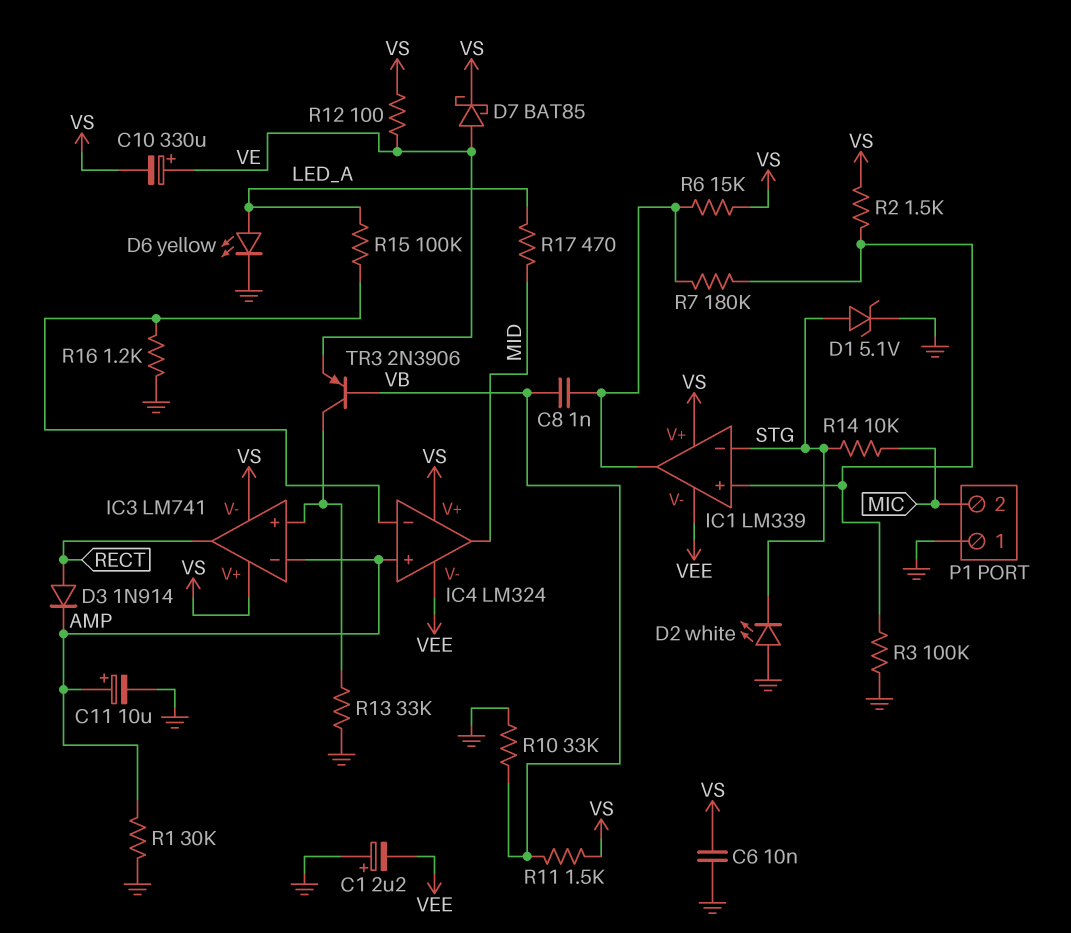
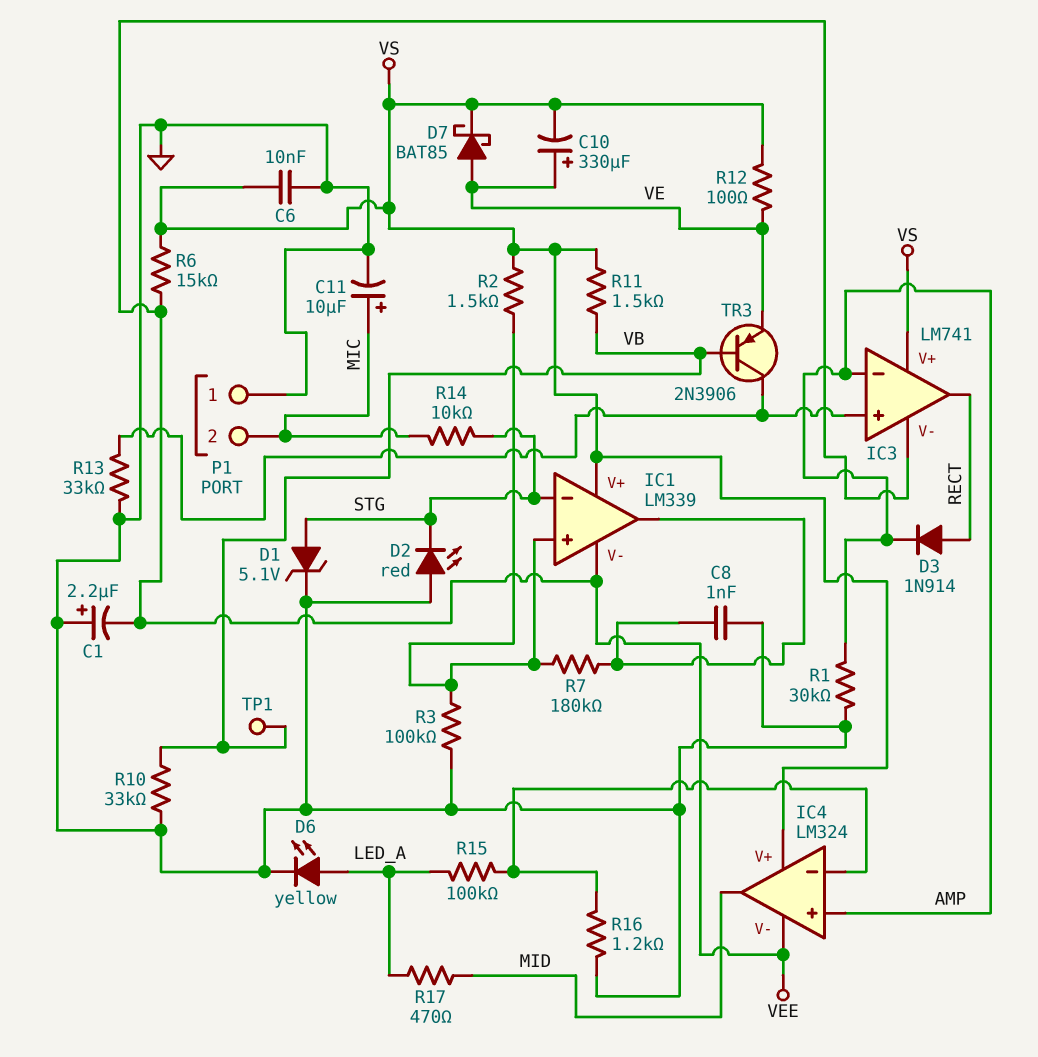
C8: 1nF (IC1/out, VB) -> 1nF (GND, IC1/out)
C11: 10uF (plus AMP, minus GND) -> 10uF (plus MIC, minus GND)
D2: LED white (A GND, K STG) -> LED red (A GND, K STG)
IC3 pin V-: VS -> VEE
R6: 15k (IC1/out, VS) -> 15k (VEE, VS)
TP1: none -> test point (VB)

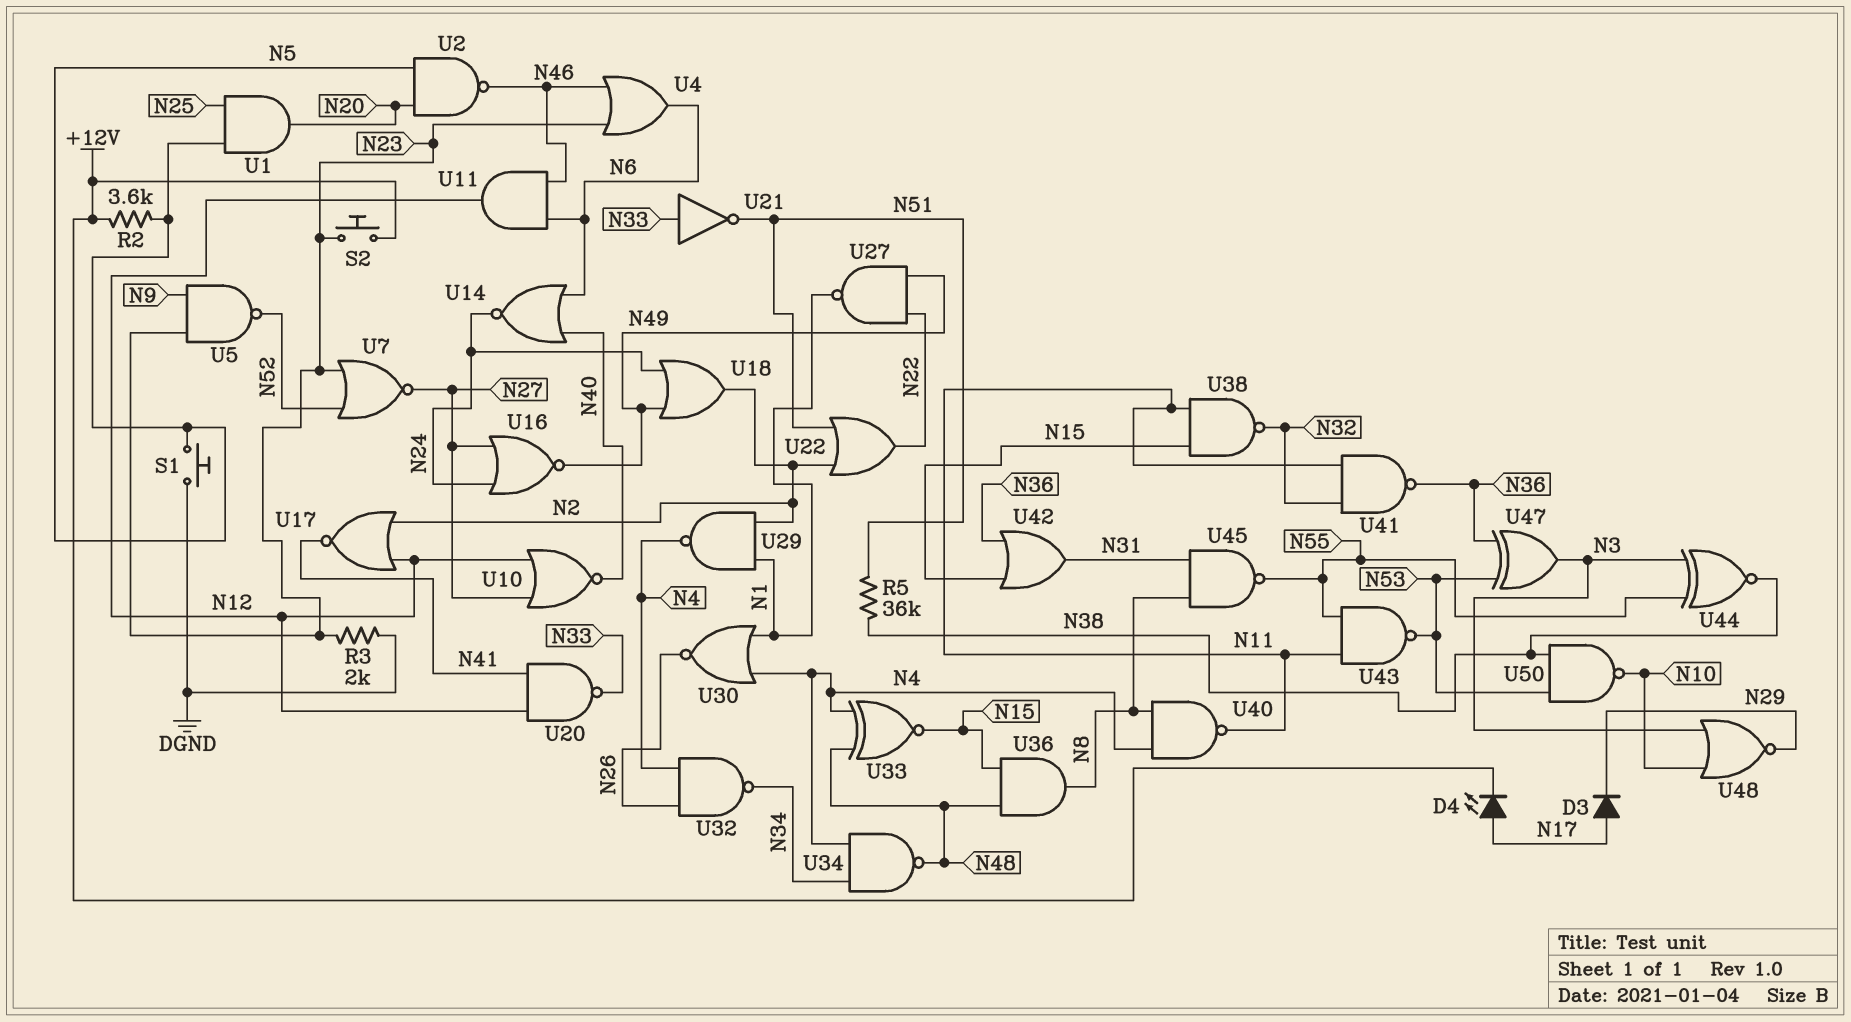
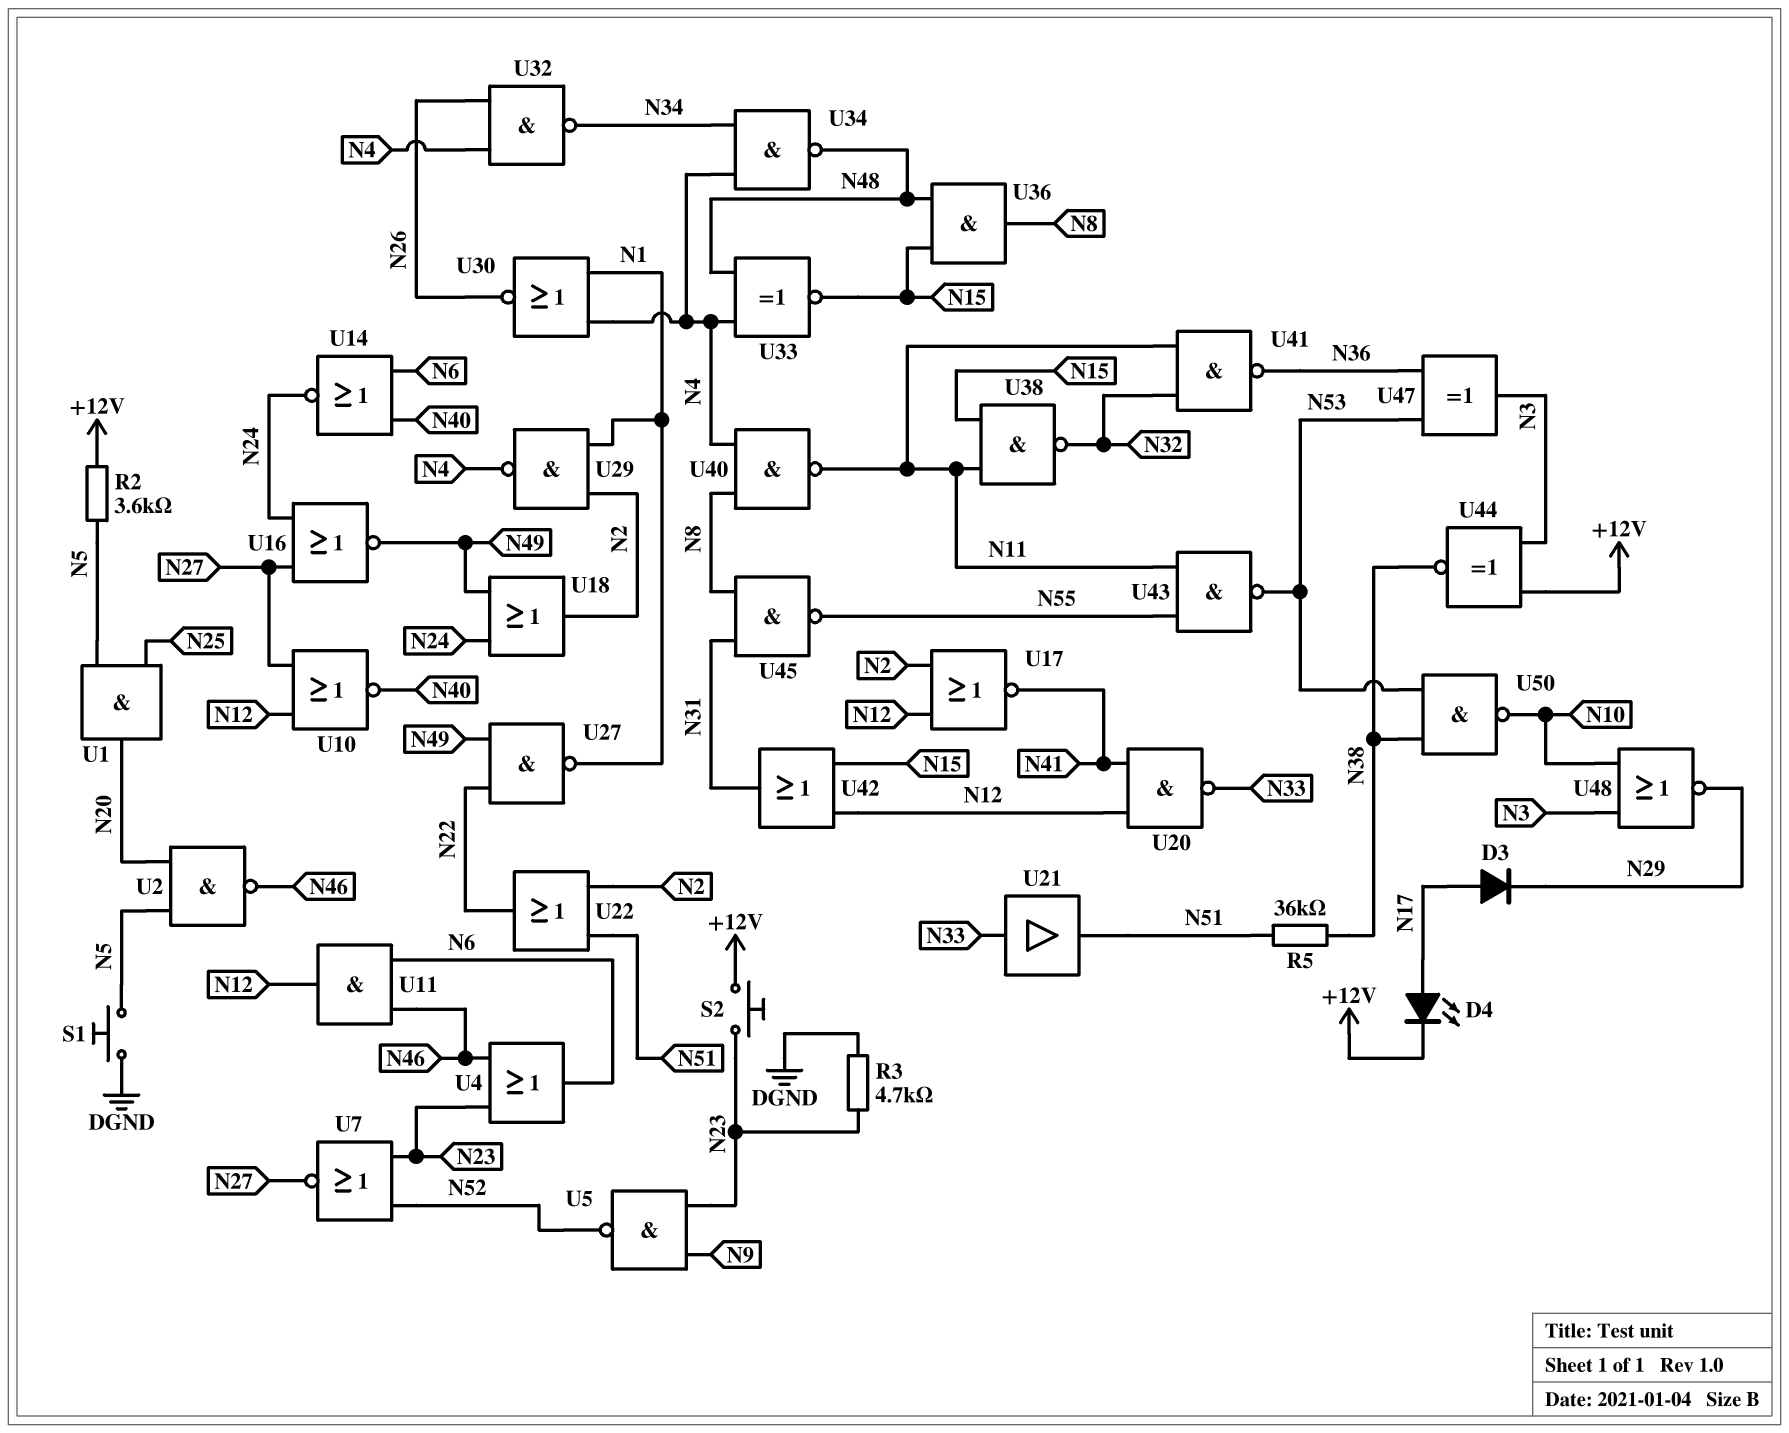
R3: 2k (DGND, N23) -> 4.7k (DGND, N23)
U21: NOT (in N33, out N51) -> buffer (in N33, out N51)
U42: OR (in N15, in N36, out N31) -> OR (in N12, in N15, out N31)
U44: XNOR (in N3, in N55, out N38) -> XNOR (in +12V, in N3, out N38)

▸ **Exercise details**
Copy the data word for word, no pictures.

▸ **Expected answer**
C8: 1nF (IC1/out, VB) -> 1nF (GND, IC1/out)
C11: 10uF (plus AMP, minus GND) -> 10uF (plus MIC, minus GND)
D2: LED white (A GND, K STG) -> LED red (A GND, K STG)
IC3 pin V-: VS -> VEE
R6: 15k (IC1/out, VS) -> 15k (VEE, VS)
TP1: none -> test point (VB)

R3: 2k (DGND, N23) -> 4.7k (DGND, N23)
U21: NOT (in N33, out N51) -> buffer (in N33, out N51)
U42: OR (in N15, in N36, out N31) -> OR (in N12, in N15, out N31)
U44: XNOR (in N3, in N55, out N38) -> XNOR (in +12V, in N3, out N38)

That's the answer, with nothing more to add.